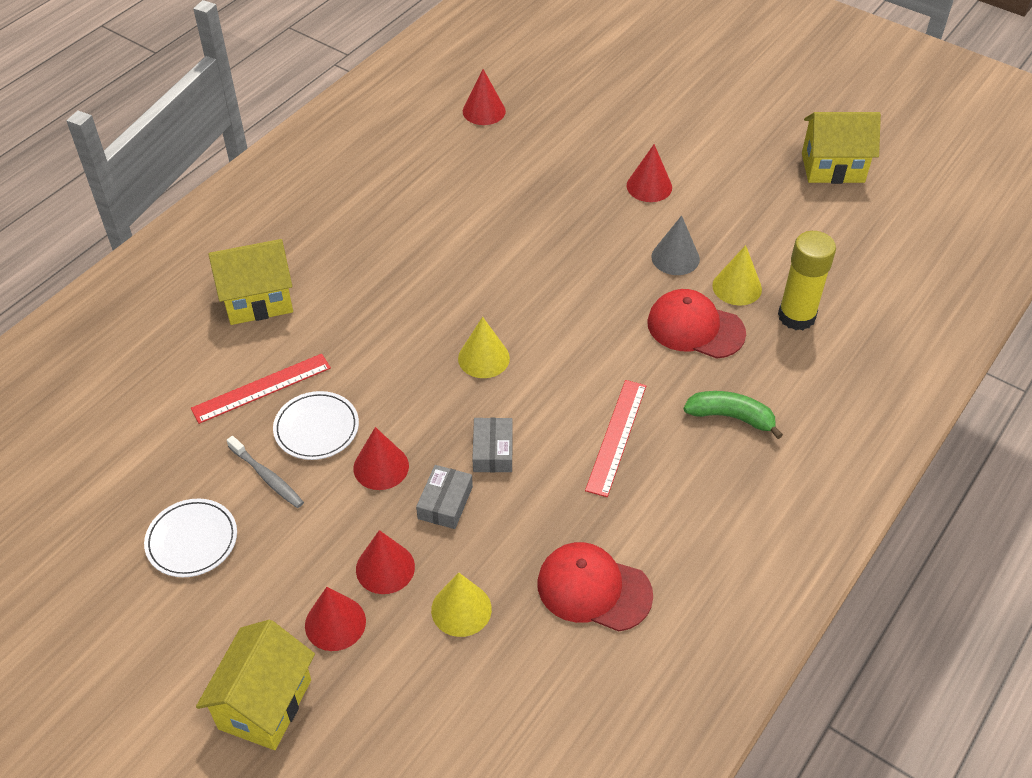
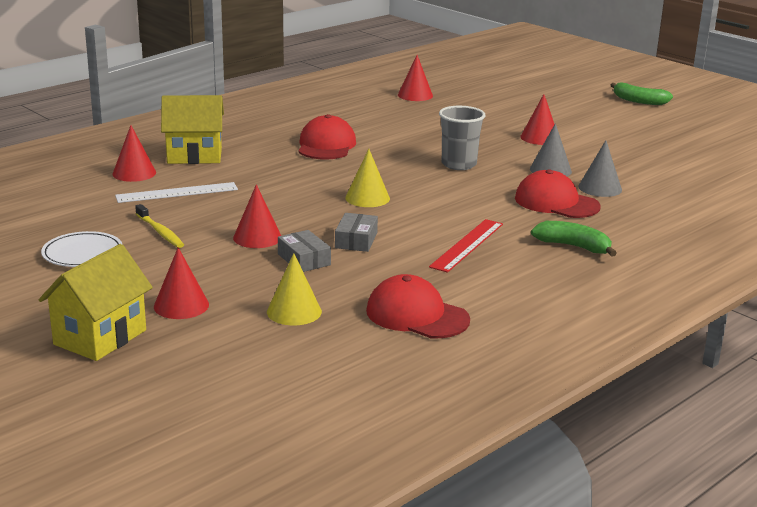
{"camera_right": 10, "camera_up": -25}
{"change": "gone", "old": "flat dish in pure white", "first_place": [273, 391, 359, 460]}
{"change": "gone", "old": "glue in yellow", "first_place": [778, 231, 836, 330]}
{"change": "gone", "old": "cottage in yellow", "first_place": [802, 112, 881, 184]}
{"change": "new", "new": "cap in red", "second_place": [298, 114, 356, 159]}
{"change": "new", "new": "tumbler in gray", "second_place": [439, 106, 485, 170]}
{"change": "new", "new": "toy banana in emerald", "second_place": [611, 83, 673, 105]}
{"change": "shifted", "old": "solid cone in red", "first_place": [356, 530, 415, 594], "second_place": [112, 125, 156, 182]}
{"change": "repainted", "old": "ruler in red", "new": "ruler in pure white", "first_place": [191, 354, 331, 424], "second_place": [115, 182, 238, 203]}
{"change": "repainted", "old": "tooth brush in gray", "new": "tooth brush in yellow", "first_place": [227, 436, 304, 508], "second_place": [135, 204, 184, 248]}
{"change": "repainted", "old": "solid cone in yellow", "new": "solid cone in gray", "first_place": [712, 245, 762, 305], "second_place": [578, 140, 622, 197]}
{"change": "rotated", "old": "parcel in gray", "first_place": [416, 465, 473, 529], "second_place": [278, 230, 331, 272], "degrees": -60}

* * * *

Hand back the data above exactly, leaving out all pictures.

#### The completed task
{"camera_right": 10, "camera_up": -25}
{"change": "gone", "old": "flat dish in pure white", "first_place": [273, 391, 359, 460]}
{"change": "gone", "old": "glue in yellow", "first_place": [778, 231, 836, 330]}
{"change": "gone", "old": "cottage in yellow", "first_place": [802, 112, 881, 184]}
{"change": "new", "new": "cap in red", "second_place": [298, 114, 356, 159]}
{"change": "new", "new": "tumbler in gray", "second_place": [439, 106, 485, 170]}
{"change": "new", "new": "toy banana in emerald", "second_place": [611, 83, 673, 105]}
{"change": "shifted", "old": "solid cone in red", "first_place": [356, 530, 415, 594], "second_place": [112, 125, 156, 182]}
{"change": "repainted", "old": "ruler in red", "new": "ruler in pure white", "first_place": [191, 354, 331, 424], "second_place": [115, 182, 238, 203]}
{"change": "repainted", "old": "tooth brush in gray", "new": "tooth brush in yellow", "first_place": [227, 436, 304, 508], "second_place": [135, 204, 184, 248]}
{"change": "repainted", "old": "solid cone in yellow", "new": "solid cone in gray", "first_place": [712, 245, 762, 305], "second_place": [578, 140, 622, 197]}
{"change": "rotated", "old": "parcel in gray", "first_place": [416, 465, 473, 529], "second_place": [278, 230, 331, 272], "degrees": -60}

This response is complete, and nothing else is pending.